▸ **WORK TASK**
Every picture is to be removed, and all the data is to be copied exactly.

╭─ SUPPLIED INFORMATION

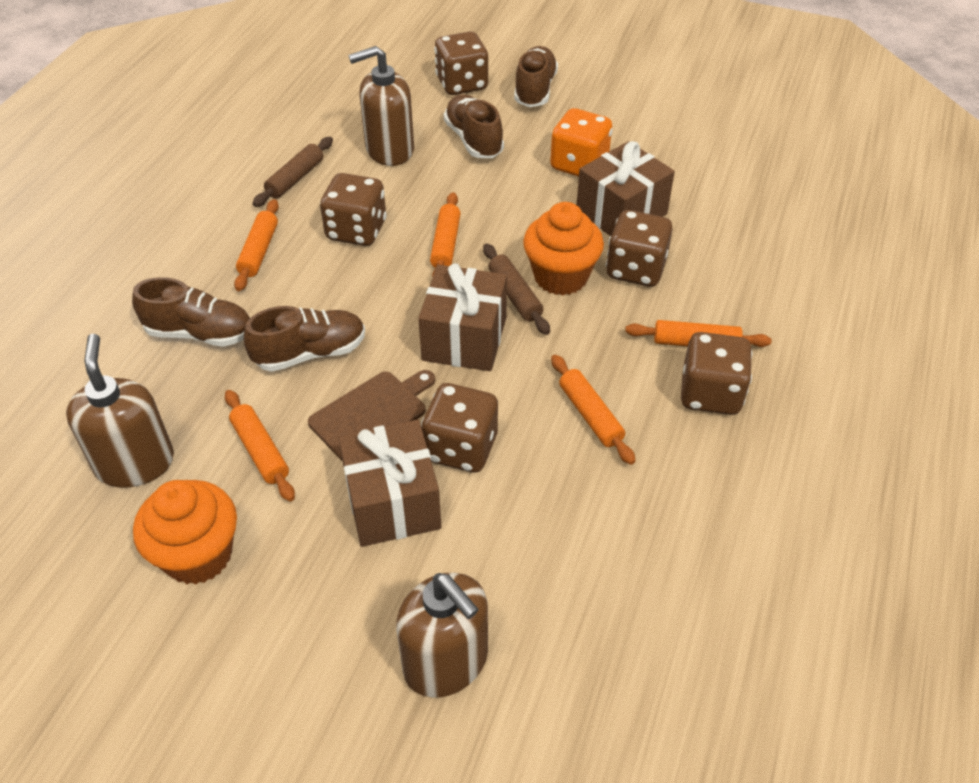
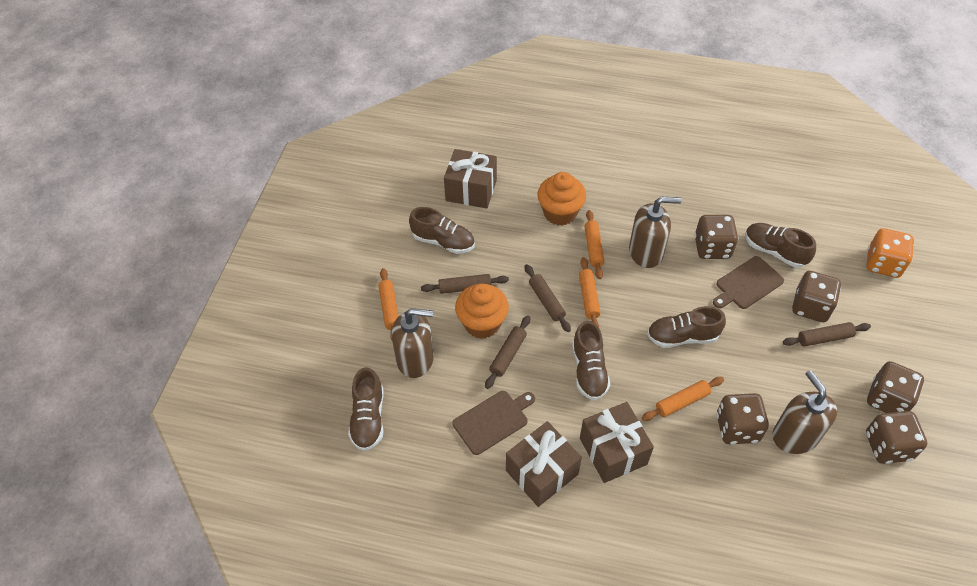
brown cutting board: 1 -> 2
brown rolling pin: 2 -> 4
brown shoe: 4 -> 5
orange rolling pin: 5 -> 4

╰─

▸ **THE ANSWER**
brown cutting board: 1 -> 2
brown rolling pin: 2 -> 4
brown shoe: 4 -> 5
orange rolling pin: 5 -> 4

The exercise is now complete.